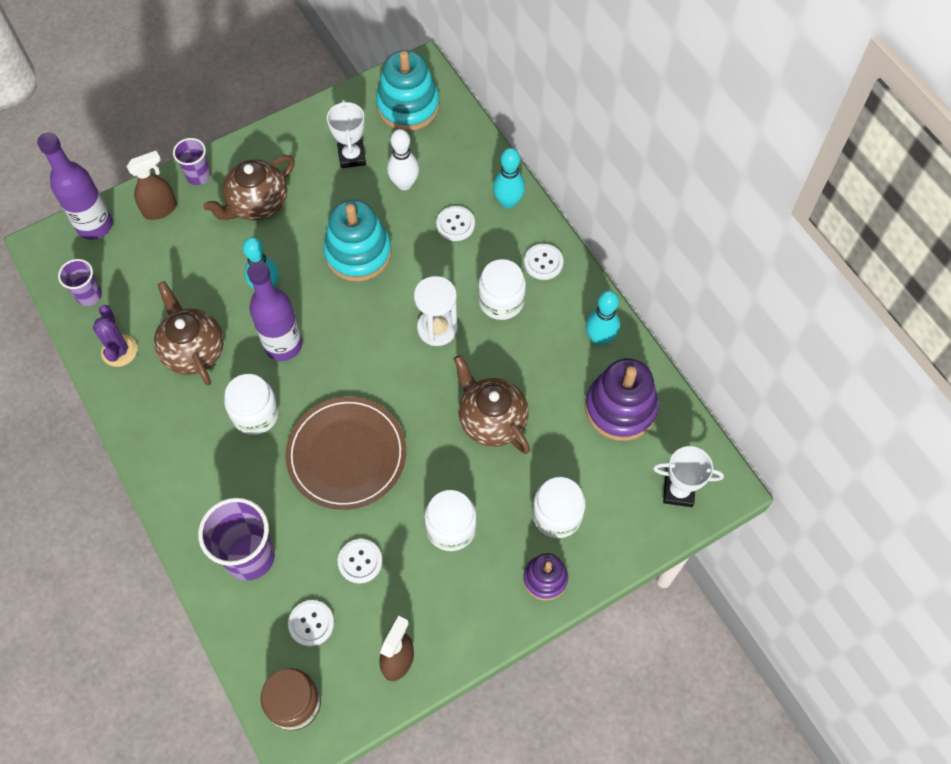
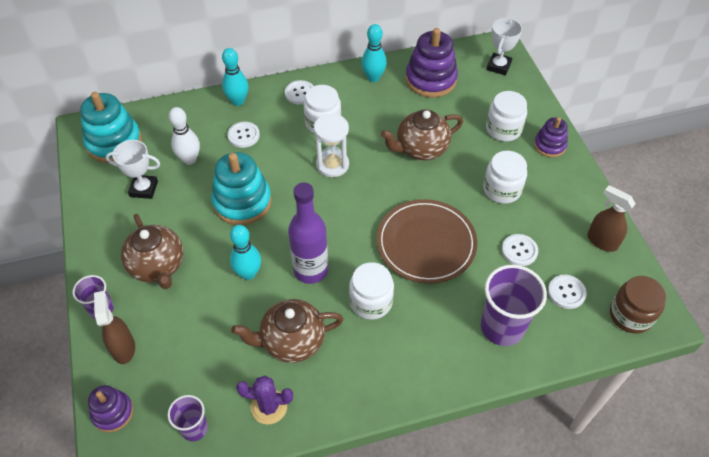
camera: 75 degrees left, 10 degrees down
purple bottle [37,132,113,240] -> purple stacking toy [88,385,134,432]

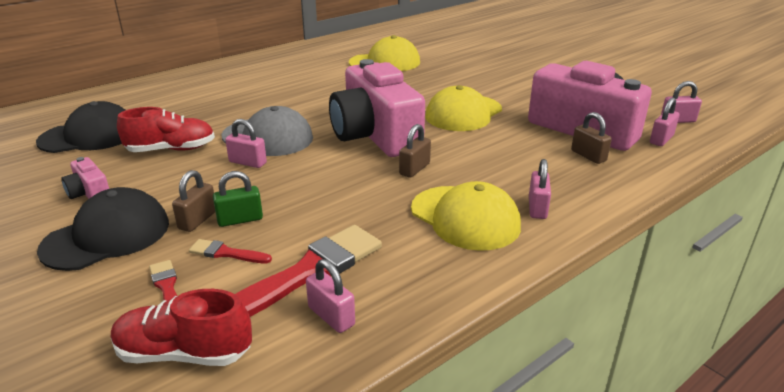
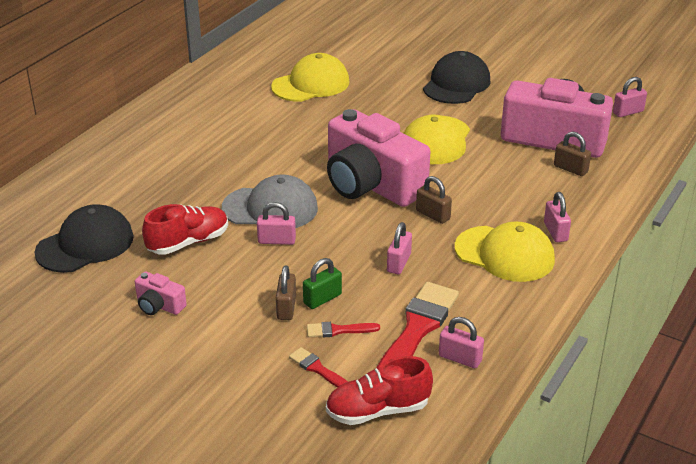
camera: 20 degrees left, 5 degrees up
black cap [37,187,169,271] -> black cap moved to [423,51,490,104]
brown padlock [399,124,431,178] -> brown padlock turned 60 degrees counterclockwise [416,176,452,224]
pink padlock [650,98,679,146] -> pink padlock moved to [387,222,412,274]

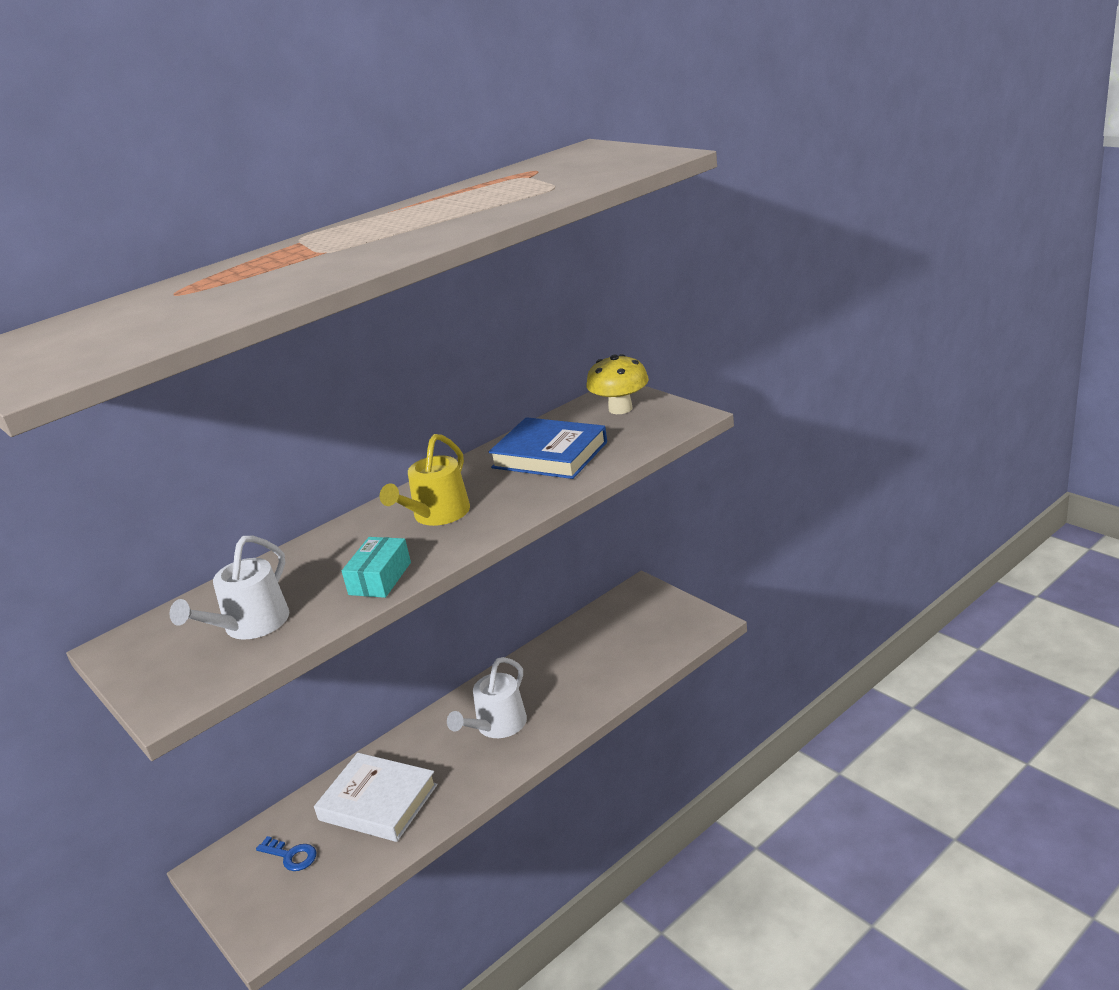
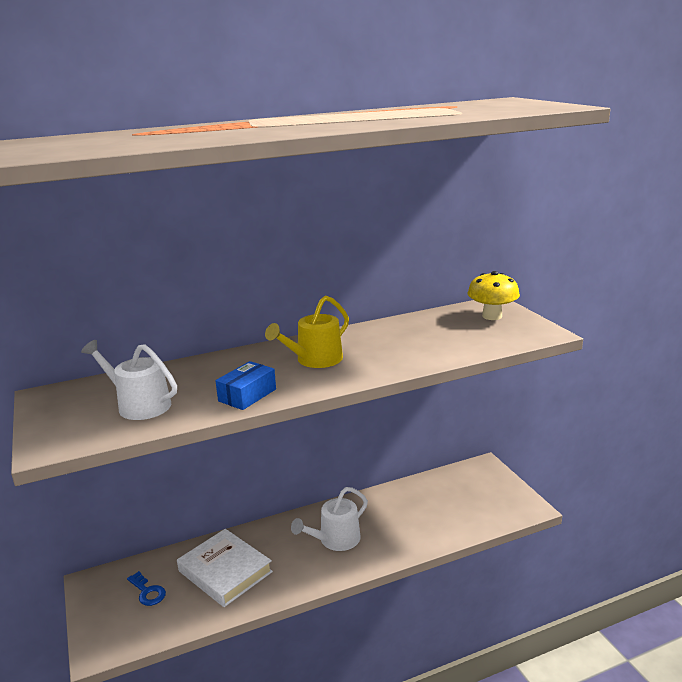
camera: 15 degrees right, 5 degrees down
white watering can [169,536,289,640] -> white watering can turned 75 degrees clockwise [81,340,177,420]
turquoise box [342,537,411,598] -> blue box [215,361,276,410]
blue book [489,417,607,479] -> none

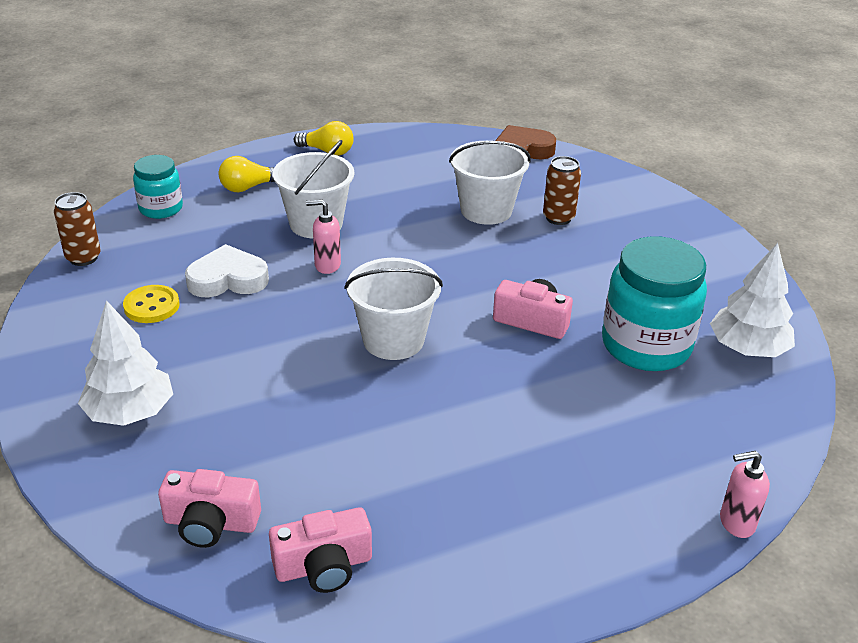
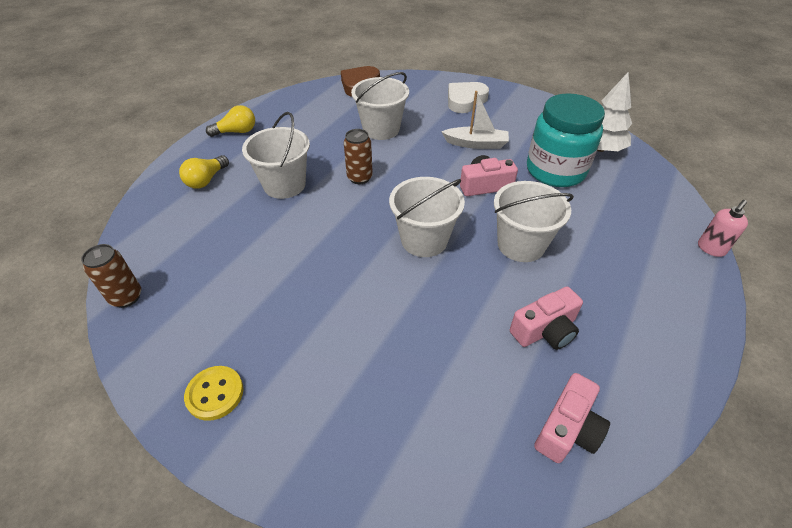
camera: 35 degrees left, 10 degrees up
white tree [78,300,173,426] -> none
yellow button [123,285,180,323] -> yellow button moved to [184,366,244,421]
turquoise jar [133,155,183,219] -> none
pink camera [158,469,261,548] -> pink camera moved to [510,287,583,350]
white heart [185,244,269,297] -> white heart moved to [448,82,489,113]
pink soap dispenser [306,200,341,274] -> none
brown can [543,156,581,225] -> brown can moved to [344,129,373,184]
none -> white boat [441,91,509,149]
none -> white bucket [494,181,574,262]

---

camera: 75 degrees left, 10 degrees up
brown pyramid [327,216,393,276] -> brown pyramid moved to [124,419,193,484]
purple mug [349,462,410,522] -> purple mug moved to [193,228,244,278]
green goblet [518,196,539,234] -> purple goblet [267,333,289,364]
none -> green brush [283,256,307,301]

--

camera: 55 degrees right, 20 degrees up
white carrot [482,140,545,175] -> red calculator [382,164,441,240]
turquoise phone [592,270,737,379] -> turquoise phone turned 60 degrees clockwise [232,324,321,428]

AIM OF THE EXERCISE
Scan the listing above for the word "turned" and show each line where it is found.

RESULT FOR THIS TASK
brown padlock [399,124,431,178] -> brown padlock turned 60 degrees counterclockwise [416,176,452,224]
white watering can [169,536,289,640] -> white watering can turned 75 degrees clockwise [81,340,177,420]
turquoise phone [592,270,737,379] -> turquoise phone turned 60 degrees clockwise [232,324,321,428]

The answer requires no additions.